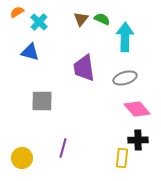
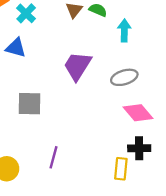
cyan arrow: (125, 37) -> (124, 31), size x0.7
purple trapezoid: (84, 68) -> (77, 66), turned 40

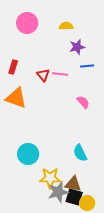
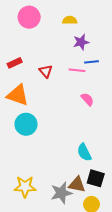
red rectangle: (13, 67) -> (15, 63), turned 48
pink line: (60, 74) -> (77, 70), moved
cyan circle: (28, 154) -> (26, 124), moved
yellow star: (50, 178) -> (25, 187), moved
black square: (74, 197) -> (96, 178), moved

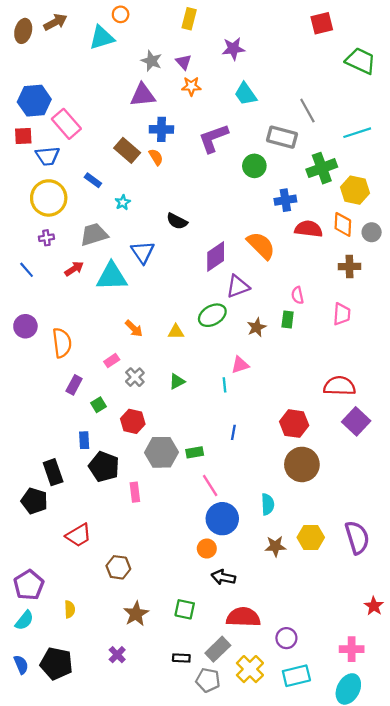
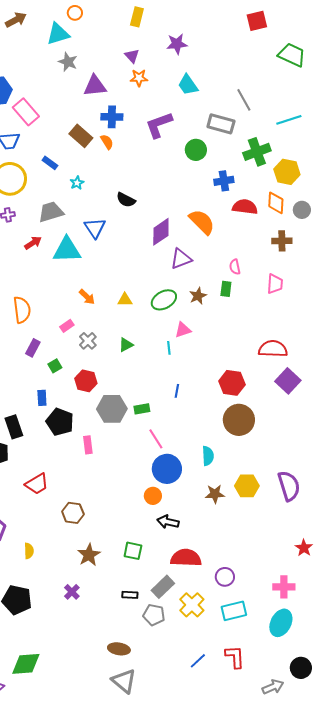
gray star: (152, 61) -> (68, 62), moved
green ellipse: (212, 315) -> (164, 300), moved

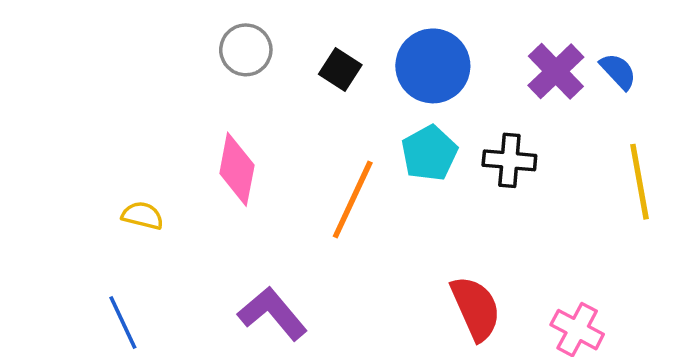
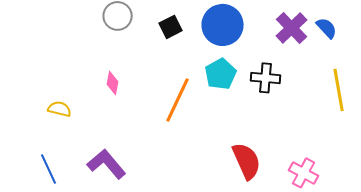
black square: (340, 69) -> (171, 27), turned 30
pink diamond: (237, 169) -> (113, 83), size x0.6
purple L-shape: (273, 314) -> (107, 164), moved

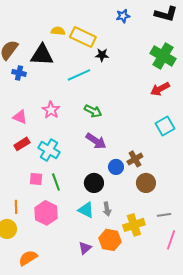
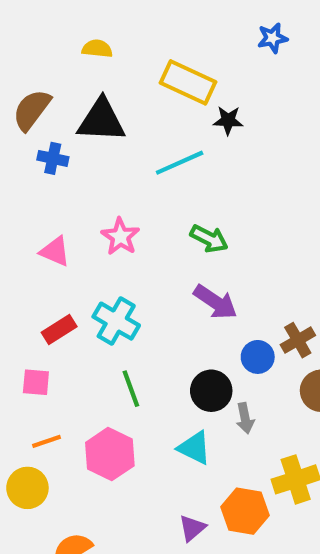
yellow semicircle: (58, 31) -> (97, 49), moved
red rectangle: (22, 144) -> (59, 329), moved
pink square: (36, 179) -> (36, 382), moved
orange line: (16, 207) -> (46, 441), turned 72
gray arrow: (107, 209) -> (245, 418), moved

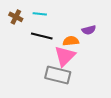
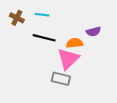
gray rectangle: (58, 75) -> (61, 79), size x0.7

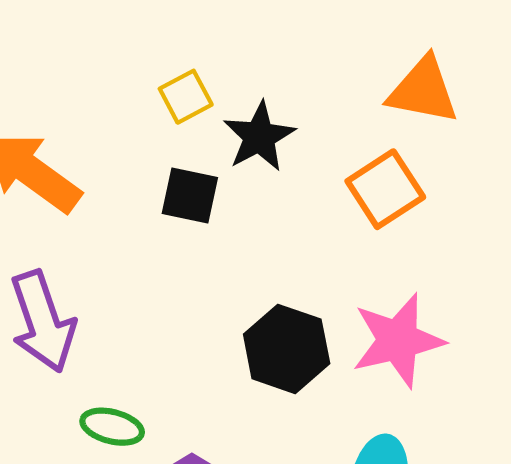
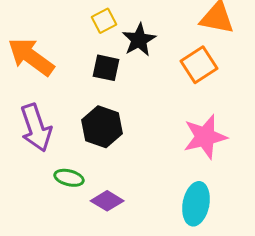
black hexagon: (287, 349) -> (102, 127), moved

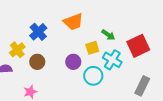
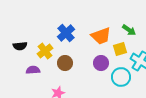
orange trapezoid: (73, 22) -> (101, 36), moved
green arrow: (108, 35) -> (129, 30), moved

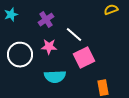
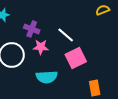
purple cross: (46, 20) -> (32, 29), moved, turned -35

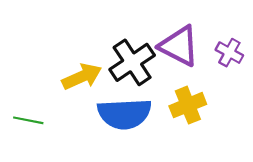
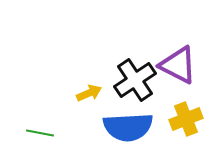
yellow arrow: (82, 77) -> (89, 93), size x0.7

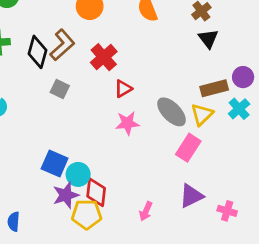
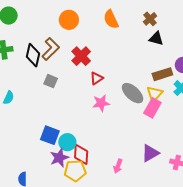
black triangle: (208, 39) -> (156, 39), turned -35
pink rectangle: (188, 148) -> (152, 108), moved

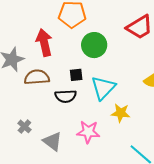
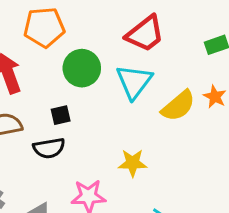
cyan triangle: (103, 88) -> (134, 82), moved

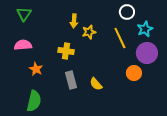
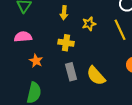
yellow arrow: (74, 21) -> (64, 13), moved
yellow semicircle: (96, 84) -> (96, 76), size x1.5

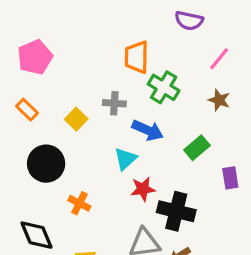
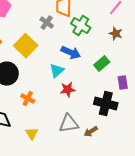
gray cross: (114, 103) -> (47, 23), moved, turned 32
yellow square: (76, 119) -> (26, 46), size x1.6
black cross: (176, 211) -> (106, 104), moved

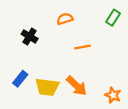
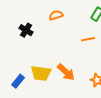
==*==
# YOUR ASSIGNMENT:
What is needed is the number of lines in the data that hold the word "purple", with nothing added.

# EXPECTED ANSWER:
3